• _Supplied entries_

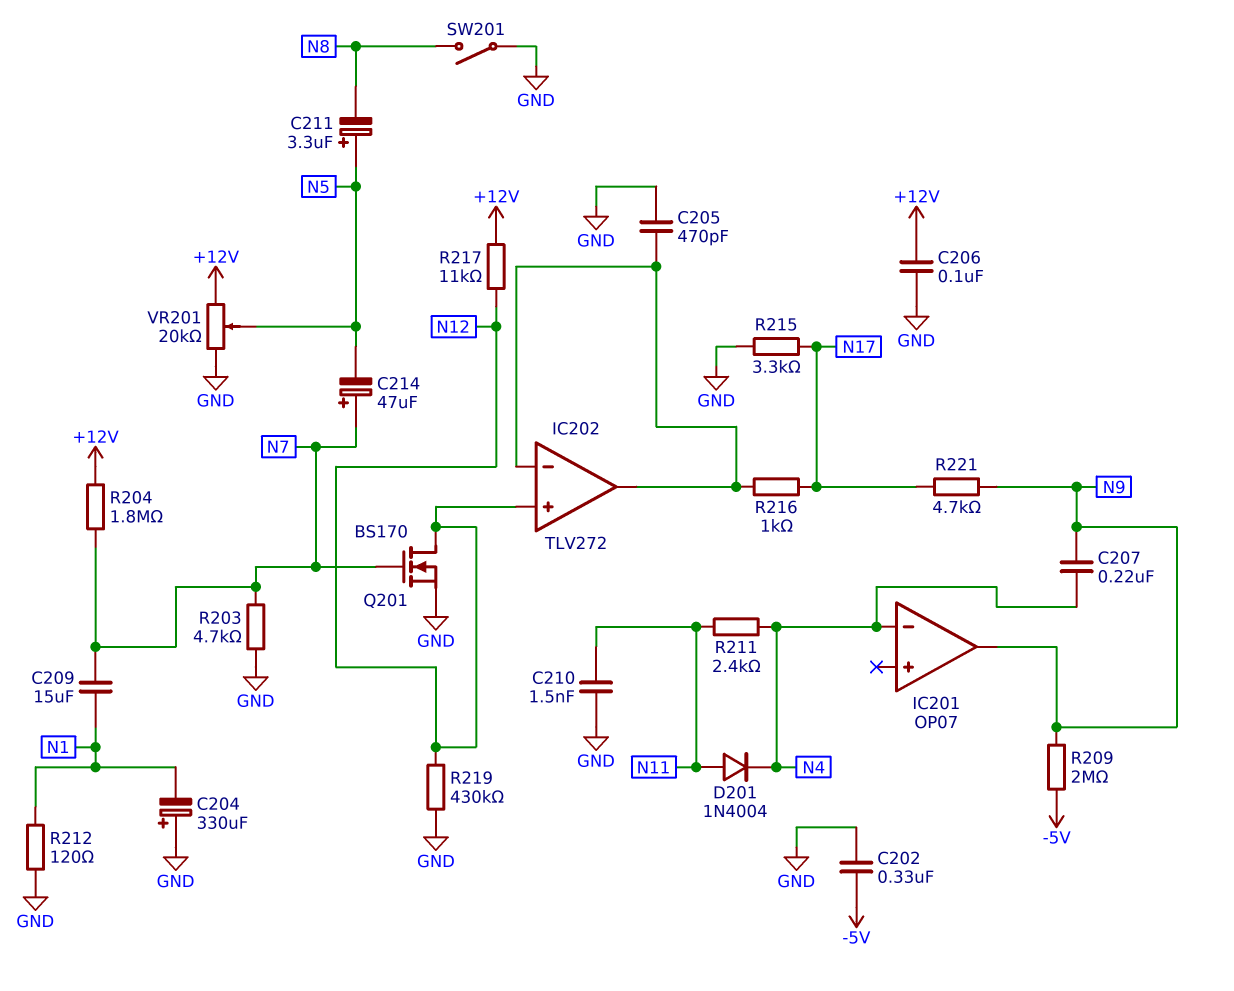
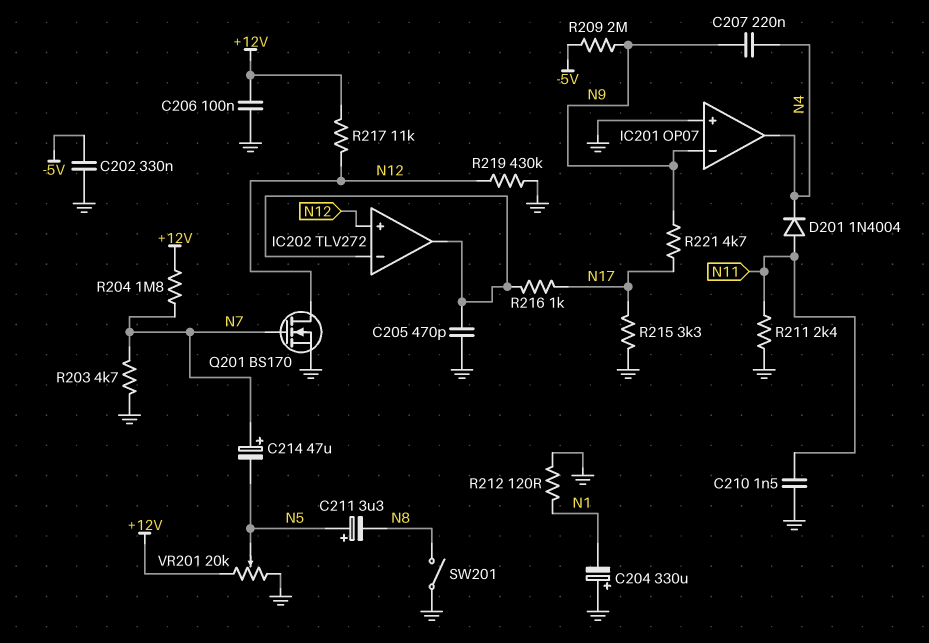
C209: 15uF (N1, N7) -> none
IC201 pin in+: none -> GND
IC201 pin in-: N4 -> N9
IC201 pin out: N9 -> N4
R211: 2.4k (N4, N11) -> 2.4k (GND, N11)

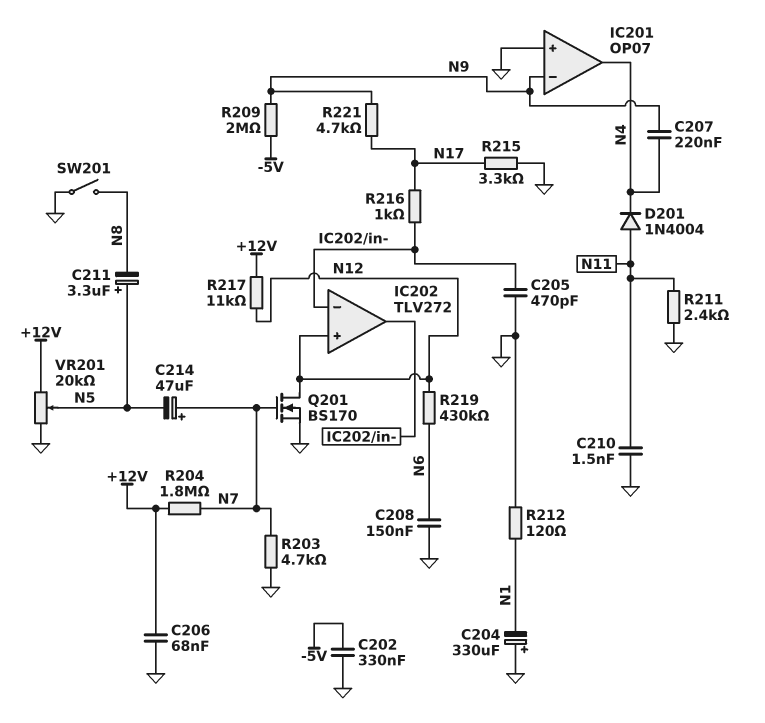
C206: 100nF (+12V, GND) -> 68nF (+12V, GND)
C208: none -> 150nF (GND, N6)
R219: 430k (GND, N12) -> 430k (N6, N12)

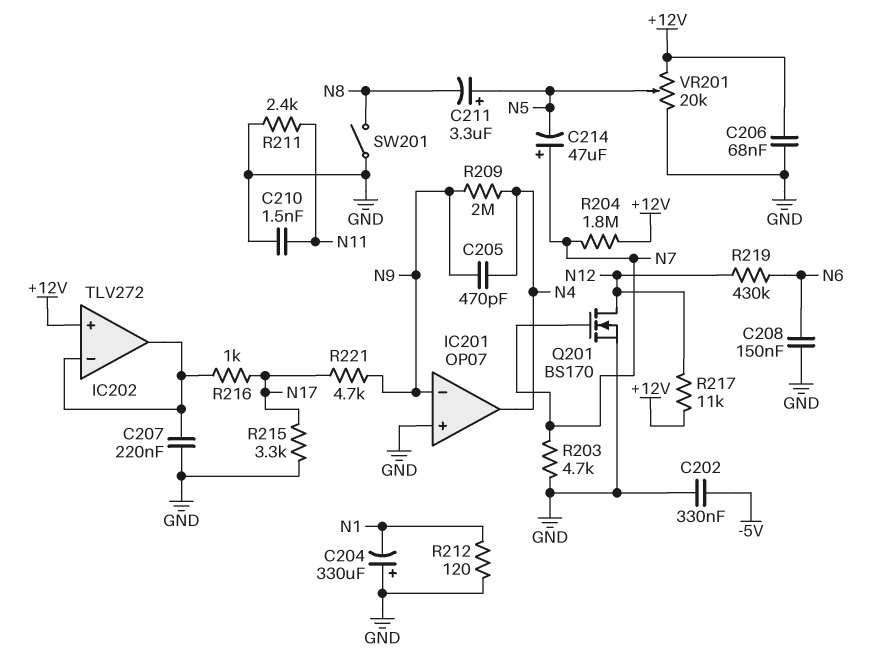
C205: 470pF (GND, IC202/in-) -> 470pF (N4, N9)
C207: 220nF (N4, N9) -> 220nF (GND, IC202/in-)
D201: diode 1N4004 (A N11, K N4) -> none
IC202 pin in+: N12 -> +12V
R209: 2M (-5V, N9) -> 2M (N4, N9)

• _Action item_
Output the line containing "R219: 430k (GND, N12) -> 430k (N6, N12)" along with every line after it to the end of the material, exactly as written, but without pictures.

• _Expected output_
R219: 430k (GND, N12) -> 430k (N6, N12)

C205: 470pF (GND, IC202/in-) -> 470pF (N4, N9)
C207: 220nF (N4, N9) -> 220nF (GND, IC202/in-)
D201: diode 1N4004 (A N11, K N4) -> none
IC202 pin in+: N12 -> +12V
R209: 2M (-5V, N9) -> 2M (N4, N9)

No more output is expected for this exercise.